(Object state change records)
=== Begin Enclosure ===

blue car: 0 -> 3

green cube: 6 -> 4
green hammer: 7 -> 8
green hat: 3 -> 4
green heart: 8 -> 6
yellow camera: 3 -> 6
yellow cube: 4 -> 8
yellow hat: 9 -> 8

=== End Enclosure ===

**ASSIGNMENT:**
Return all of the data above, keeping every line exactly as it appears.

**WRITTEN ANSWER:**
blue car: 0 -> 3

green cube: 6 -> 4
green hammer: 7 -> 8
green hat: 3 -> 4
green heart: 8 -> 6
yellow camera: 3 -> 6
yellow cube: 4 -> 8
yellow hat: 9 -> 8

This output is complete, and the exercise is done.